> Problem to work on: What is needed here is an exact repetition of the records below, beginning at the line that has "purple box: [75,250,153,324]" and stopping after the line that has "turquoise cutting board: [206,218,293,272]".
*** Block opens ***
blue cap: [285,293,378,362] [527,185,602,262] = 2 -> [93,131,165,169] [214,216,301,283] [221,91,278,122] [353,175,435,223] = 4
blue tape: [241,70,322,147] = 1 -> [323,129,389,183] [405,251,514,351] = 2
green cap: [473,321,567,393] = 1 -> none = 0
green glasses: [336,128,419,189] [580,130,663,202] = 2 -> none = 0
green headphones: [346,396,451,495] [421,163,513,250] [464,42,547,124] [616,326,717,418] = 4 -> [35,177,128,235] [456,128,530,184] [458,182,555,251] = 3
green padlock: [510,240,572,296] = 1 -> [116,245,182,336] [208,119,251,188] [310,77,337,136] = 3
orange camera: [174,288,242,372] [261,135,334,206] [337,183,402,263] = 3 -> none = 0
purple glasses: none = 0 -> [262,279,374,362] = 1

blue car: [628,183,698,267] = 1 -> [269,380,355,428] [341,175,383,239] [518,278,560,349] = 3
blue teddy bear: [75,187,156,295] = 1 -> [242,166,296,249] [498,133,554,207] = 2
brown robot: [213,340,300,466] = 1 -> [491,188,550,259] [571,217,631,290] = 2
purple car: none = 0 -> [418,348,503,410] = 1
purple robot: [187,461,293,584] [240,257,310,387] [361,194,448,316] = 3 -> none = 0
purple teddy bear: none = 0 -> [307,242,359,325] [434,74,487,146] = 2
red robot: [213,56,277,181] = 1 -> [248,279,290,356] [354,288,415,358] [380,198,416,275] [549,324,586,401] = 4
*** Block closes ***
*** Block opens ***
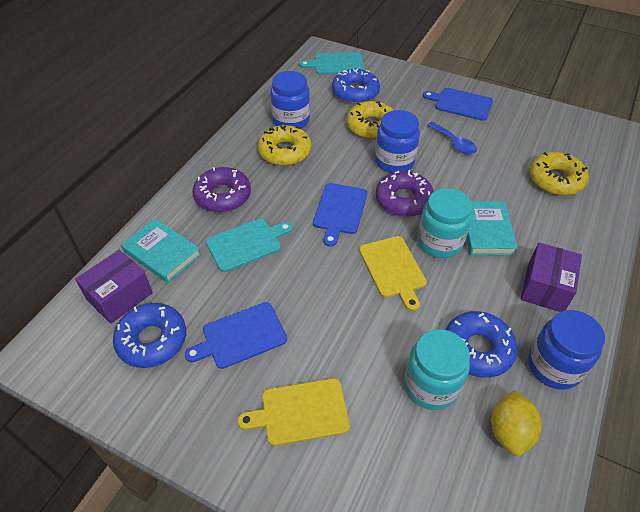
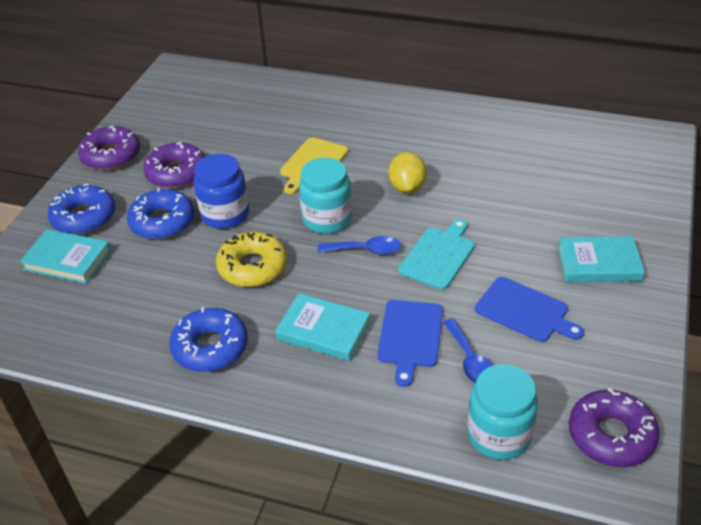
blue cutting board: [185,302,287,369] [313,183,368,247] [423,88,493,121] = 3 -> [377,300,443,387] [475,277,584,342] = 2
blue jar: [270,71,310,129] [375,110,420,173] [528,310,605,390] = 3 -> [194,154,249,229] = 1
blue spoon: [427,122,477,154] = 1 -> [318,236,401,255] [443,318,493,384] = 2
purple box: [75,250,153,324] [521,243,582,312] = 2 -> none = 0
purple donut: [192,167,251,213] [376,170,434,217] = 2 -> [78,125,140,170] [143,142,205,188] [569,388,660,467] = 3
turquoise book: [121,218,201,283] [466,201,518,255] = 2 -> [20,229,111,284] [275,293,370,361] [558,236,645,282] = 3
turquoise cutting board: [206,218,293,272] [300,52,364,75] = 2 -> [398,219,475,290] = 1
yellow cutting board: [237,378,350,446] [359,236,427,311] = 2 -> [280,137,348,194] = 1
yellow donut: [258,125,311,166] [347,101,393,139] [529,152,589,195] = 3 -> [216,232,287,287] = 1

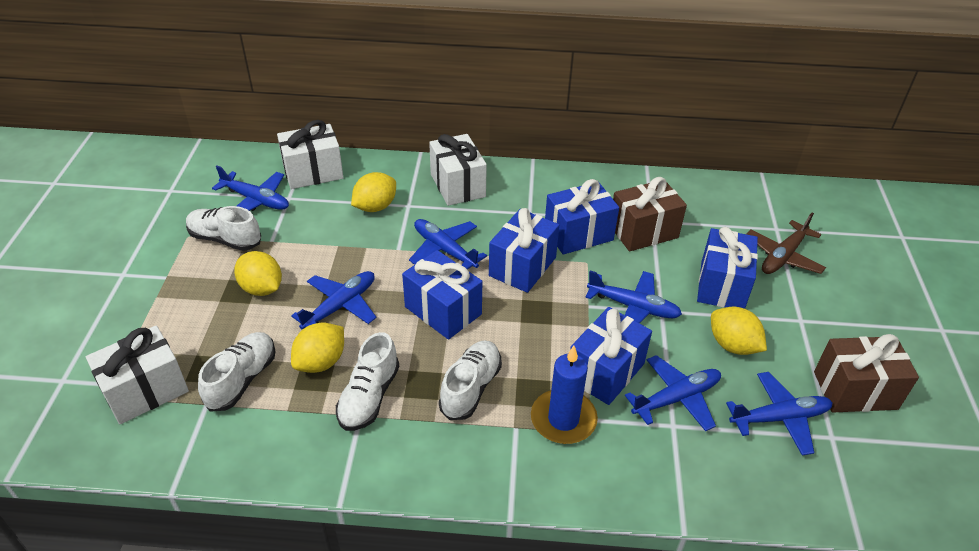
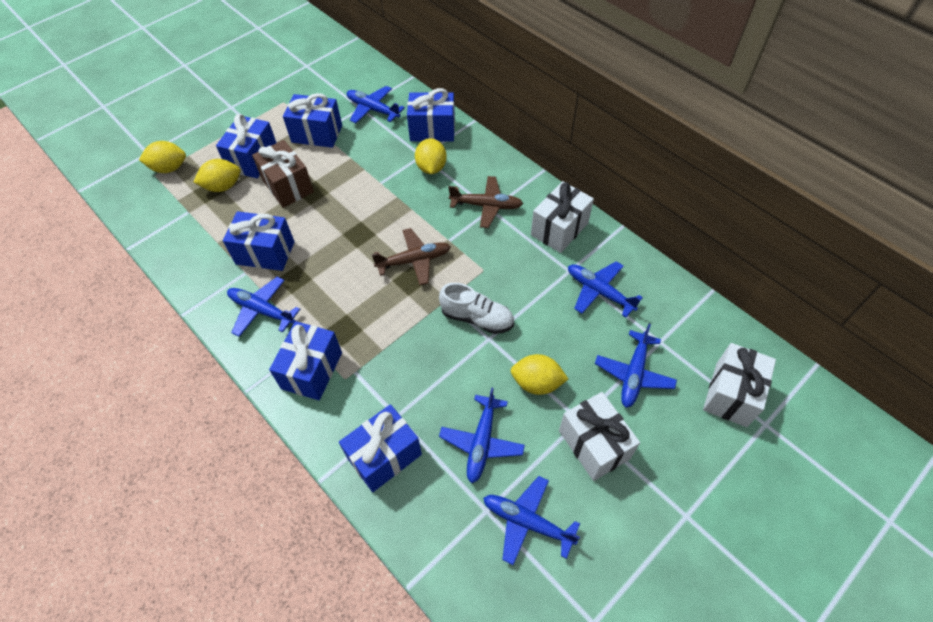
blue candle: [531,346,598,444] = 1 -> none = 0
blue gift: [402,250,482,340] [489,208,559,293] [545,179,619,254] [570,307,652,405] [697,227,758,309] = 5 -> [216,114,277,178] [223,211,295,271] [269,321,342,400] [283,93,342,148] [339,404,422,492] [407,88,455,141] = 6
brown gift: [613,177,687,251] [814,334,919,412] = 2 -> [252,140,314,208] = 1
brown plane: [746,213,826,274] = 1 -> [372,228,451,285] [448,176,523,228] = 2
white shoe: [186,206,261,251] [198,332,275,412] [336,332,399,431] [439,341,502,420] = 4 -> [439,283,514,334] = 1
*** Block closes ***
> Output for this task:
purple box: [75,250,153,324] [521,243,582,312] = 2 -> none = 0
purple donut: [192,167,251,213] [376,170,434,217] = 2 -> [78,125,140,170] [143,142,205,188] [569,388,660,467] = 3
turquoise book: [121,218,201,283] [466,201,518,255] = 2 -> [20,229,111,284] [275,293,370,361] [558,236,645,282] = 3
turquoise cutting board: [206,218,293,272] [300,52,364,75] = 2 -> [398,219,475,290] = 1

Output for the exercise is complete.